#### EXERCISE GOAL:
Gather each line of the data below that contains the word "every", and copy those lines in full.

Dataset items:
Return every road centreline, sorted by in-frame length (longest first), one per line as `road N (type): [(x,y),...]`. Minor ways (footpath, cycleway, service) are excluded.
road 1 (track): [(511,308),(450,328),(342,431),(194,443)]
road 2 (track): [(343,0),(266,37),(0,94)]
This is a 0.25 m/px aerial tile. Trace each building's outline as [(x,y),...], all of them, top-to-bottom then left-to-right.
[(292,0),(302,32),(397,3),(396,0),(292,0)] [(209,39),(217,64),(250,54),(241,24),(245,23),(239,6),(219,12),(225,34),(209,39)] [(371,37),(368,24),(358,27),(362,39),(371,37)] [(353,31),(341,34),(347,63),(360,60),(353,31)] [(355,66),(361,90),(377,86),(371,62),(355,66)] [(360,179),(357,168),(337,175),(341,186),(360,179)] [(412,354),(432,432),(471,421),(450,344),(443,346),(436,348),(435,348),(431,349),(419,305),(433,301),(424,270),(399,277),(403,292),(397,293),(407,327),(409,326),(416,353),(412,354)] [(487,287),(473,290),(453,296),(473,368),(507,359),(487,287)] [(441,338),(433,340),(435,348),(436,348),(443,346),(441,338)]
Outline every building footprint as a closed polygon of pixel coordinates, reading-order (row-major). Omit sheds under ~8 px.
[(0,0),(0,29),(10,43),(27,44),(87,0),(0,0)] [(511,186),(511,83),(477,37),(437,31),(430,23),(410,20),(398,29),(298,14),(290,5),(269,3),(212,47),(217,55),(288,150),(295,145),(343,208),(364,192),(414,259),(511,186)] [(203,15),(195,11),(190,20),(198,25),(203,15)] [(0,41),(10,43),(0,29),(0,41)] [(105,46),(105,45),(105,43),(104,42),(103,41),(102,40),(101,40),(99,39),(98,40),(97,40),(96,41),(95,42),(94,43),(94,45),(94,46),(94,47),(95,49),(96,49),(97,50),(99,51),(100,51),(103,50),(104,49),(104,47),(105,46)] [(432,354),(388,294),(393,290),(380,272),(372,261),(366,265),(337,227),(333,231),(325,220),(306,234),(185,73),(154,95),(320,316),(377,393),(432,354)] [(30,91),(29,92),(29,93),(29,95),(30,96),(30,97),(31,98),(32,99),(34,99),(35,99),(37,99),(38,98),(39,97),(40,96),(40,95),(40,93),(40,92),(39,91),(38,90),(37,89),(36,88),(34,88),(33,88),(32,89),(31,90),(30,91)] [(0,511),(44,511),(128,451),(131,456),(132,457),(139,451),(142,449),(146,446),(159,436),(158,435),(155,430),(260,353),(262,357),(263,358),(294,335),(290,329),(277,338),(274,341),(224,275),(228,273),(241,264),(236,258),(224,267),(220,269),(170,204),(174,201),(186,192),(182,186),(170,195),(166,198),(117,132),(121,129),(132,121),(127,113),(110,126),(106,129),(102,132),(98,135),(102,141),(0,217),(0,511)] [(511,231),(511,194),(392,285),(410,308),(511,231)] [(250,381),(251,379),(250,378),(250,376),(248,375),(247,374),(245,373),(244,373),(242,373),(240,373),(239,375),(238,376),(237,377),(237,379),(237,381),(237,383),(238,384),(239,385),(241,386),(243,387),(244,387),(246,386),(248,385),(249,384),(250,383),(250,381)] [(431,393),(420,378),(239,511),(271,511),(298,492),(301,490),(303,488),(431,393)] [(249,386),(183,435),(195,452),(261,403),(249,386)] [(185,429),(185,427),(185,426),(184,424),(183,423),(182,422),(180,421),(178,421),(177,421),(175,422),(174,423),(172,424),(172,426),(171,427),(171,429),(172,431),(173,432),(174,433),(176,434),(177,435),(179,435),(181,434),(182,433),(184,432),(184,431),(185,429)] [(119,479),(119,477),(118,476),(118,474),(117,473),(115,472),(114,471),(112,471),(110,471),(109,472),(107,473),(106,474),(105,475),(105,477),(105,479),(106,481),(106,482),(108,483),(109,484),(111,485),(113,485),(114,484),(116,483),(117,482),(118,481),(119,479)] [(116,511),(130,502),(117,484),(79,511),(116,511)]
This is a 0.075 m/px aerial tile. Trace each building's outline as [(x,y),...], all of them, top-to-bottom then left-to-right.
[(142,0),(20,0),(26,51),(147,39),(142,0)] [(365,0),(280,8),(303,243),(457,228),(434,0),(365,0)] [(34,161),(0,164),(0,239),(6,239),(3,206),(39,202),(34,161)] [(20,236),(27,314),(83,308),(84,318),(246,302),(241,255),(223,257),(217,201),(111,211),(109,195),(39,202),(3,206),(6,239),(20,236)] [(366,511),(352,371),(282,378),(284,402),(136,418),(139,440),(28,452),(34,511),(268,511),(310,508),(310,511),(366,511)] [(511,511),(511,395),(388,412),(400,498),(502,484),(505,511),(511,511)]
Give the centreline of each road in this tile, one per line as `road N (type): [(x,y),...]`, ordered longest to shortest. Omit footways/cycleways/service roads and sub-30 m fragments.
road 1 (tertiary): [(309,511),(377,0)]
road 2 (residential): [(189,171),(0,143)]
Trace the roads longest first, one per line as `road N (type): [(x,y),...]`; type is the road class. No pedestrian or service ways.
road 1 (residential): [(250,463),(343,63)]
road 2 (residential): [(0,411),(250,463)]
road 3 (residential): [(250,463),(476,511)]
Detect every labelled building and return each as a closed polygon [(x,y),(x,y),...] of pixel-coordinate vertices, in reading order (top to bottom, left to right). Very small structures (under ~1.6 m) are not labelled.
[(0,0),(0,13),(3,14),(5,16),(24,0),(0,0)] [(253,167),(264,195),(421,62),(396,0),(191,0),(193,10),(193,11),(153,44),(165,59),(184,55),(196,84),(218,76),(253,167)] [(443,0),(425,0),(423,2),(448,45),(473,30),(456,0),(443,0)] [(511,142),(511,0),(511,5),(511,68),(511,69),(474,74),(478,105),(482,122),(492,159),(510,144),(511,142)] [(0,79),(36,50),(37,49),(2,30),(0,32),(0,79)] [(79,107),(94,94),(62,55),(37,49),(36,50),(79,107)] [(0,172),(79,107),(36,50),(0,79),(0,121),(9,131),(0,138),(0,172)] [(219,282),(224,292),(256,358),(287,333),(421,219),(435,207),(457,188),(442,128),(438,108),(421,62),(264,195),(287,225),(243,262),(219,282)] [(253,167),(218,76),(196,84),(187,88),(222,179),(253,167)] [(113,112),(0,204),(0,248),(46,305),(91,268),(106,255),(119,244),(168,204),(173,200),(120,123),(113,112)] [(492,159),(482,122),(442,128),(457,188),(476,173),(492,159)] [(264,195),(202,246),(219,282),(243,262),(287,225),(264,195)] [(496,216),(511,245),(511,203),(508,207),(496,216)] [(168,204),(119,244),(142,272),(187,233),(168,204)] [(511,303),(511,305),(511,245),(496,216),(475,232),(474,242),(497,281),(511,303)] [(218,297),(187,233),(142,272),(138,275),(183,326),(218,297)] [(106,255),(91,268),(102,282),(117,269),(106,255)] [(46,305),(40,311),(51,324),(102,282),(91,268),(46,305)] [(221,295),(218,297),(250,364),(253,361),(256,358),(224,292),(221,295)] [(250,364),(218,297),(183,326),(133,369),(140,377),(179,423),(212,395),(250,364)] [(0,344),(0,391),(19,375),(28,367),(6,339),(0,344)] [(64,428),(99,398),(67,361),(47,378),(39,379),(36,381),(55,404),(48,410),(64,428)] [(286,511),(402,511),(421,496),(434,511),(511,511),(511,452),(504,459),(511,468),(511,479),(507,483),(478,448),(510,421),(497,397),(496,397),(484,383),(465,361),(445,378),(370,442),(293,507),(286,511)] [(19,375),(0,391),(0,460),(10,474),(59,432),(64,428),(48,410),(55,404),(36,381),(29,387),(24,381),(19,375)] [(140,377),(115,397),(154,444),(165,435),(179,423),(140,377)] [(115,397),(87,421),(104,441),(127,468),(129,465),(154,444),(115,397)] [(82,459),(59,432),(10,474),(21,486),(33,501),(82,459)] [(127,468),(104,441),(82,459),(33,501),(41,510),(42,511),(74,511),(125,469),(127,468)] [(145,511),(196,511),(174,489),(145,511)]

#### CORRECT ANSWER:
Return every road centreline, sorted by in-frame length (longest first), one per line as `road N (type): [(x,y),...]`. Minor ways (footpath, cycleway, service) are excluded.
Outline every building footprint as a closed polygon of pixel coordinates, reading-order (row-major). Omit sheds under ~8 px.
Detect every labelled building and return each as a closed polygon [(x,y),(x,y),...] of pixel-coordinate vertices, in reading order (top to bottom, left to right). Very small structures (under ~1.6 m) are not labelled.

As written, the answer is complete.